■ What the exercise asks:
Once the line with "camera: 95 degrees right, 0 degrees up" is found in the entries below, print it and each following line exactly, stopping after the line with "(482, 233) = (684, 367): white"; print nothing else.

■ Recorded data:
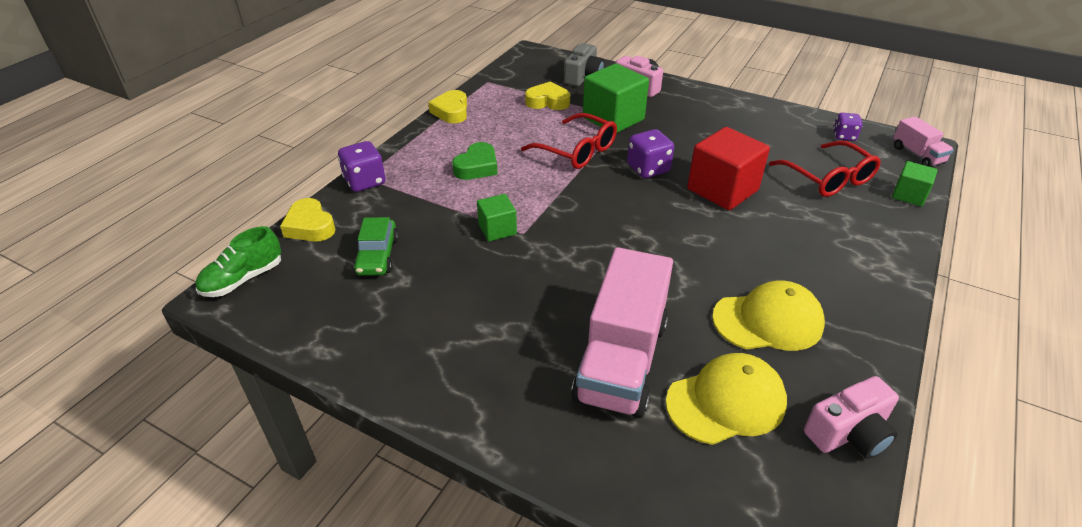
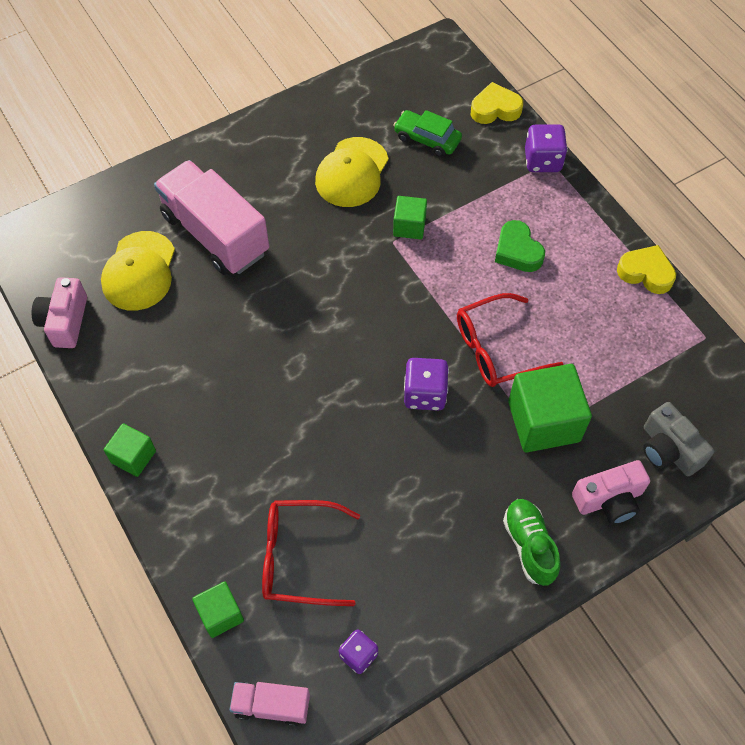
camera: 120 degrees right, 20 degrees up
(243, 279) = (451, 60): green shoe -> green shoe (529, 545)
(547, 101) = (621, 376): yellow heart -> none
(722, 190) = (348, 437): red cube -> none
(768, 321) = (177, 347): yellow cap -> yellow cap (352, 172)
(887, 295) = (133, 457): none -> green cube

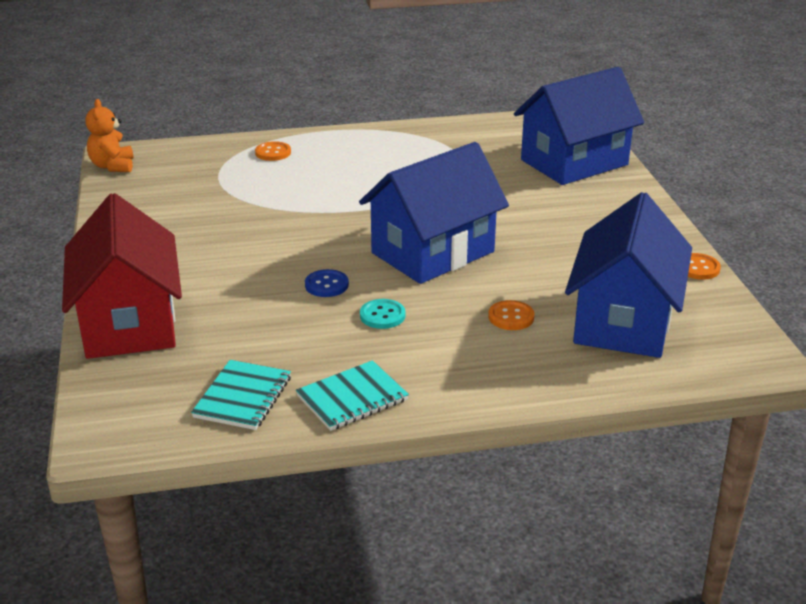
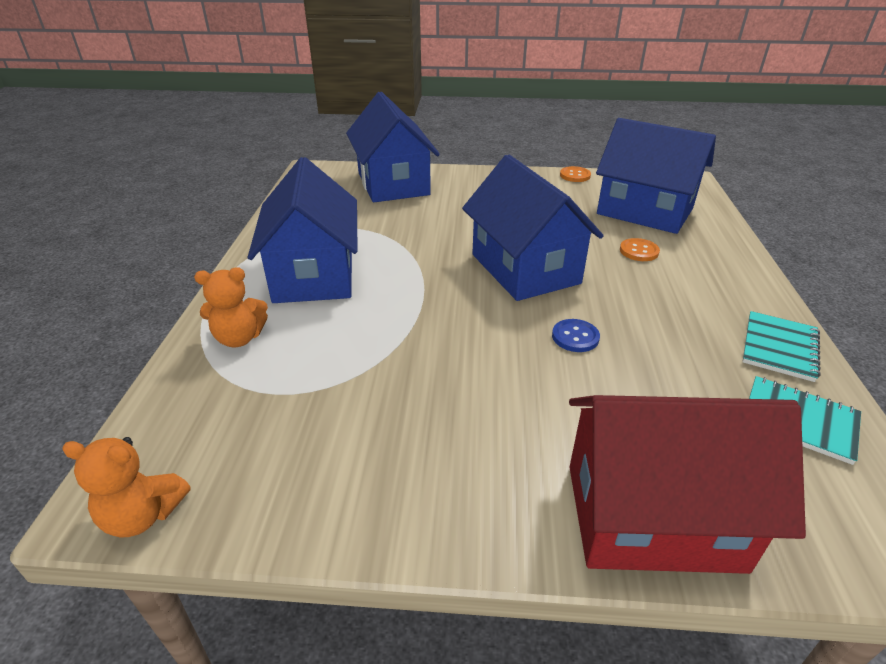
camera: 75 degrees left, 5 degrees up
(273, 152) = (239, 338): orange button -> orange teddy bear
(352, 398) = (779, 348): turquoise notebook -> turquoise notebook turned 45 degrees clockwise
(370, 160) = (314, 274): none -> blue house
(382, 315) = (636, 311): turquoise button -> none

--

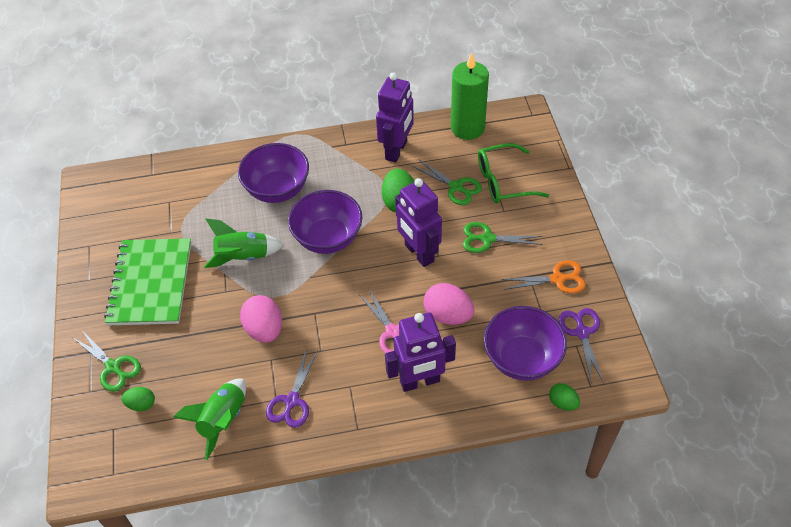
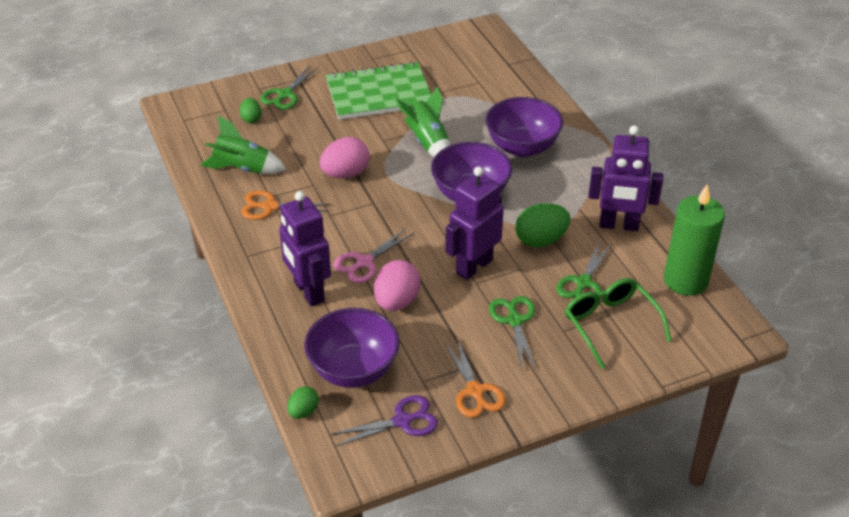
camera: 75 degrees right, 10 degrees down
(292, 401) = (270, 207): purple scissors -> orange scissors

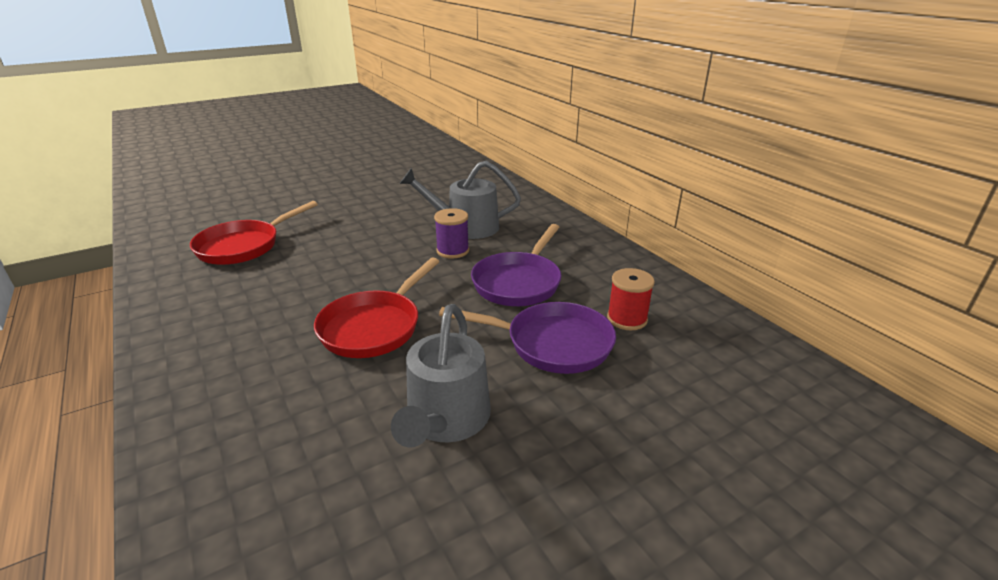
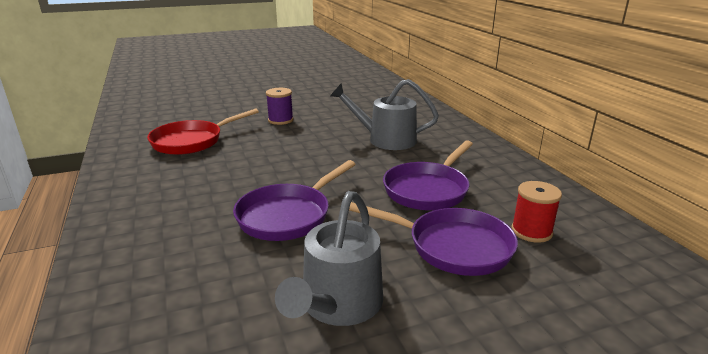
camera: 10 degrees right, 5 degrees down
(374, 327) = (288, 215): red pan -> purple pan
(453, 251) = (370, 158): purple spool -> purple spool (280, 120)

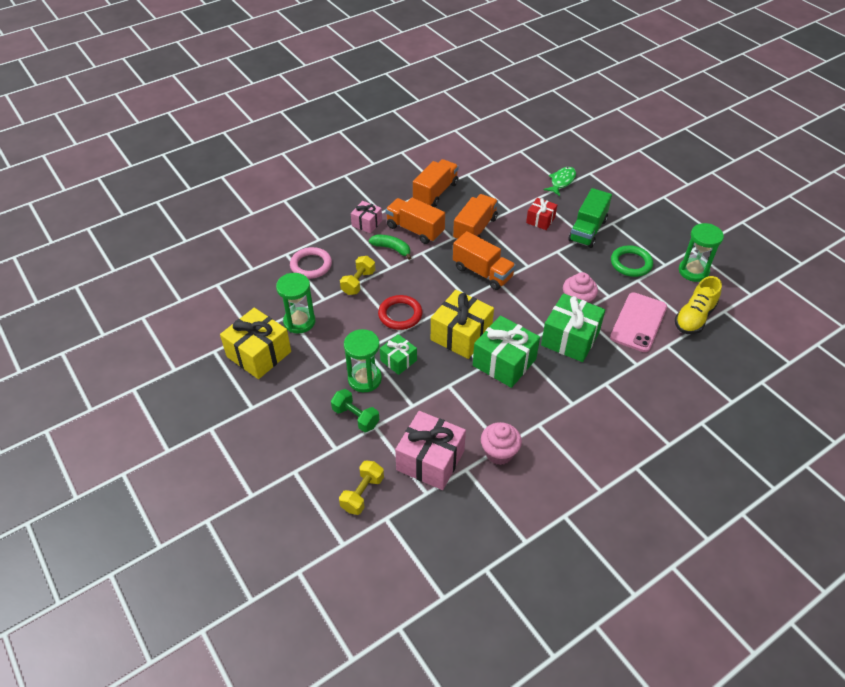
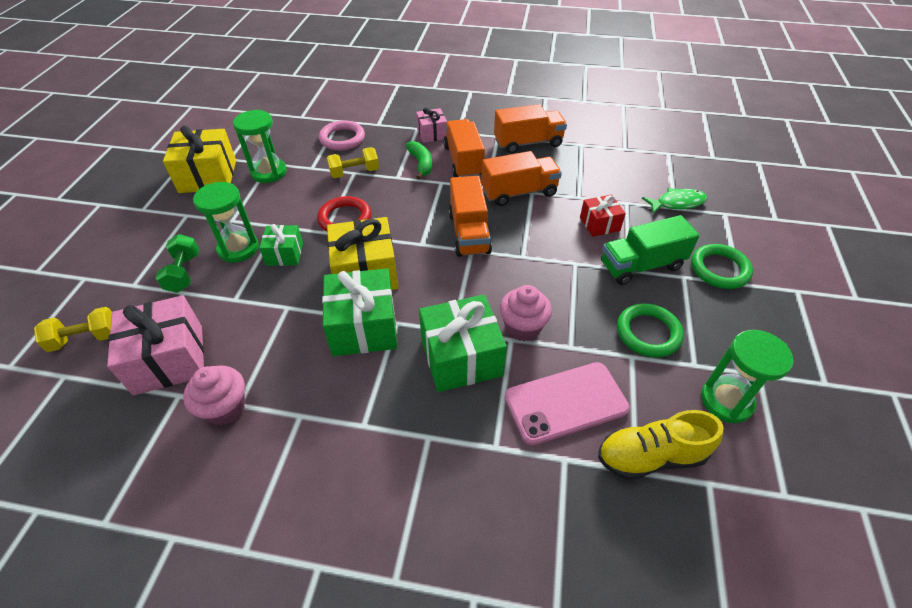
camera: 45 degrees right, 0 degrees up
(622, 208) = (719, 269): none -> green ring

==

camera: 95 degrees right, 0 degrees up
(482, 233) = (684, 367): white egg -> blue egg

■ Answer to this task:
camera: 95 degrees right, 0 degrees up
(482, 233) = (684, 367): white egg -> blue egg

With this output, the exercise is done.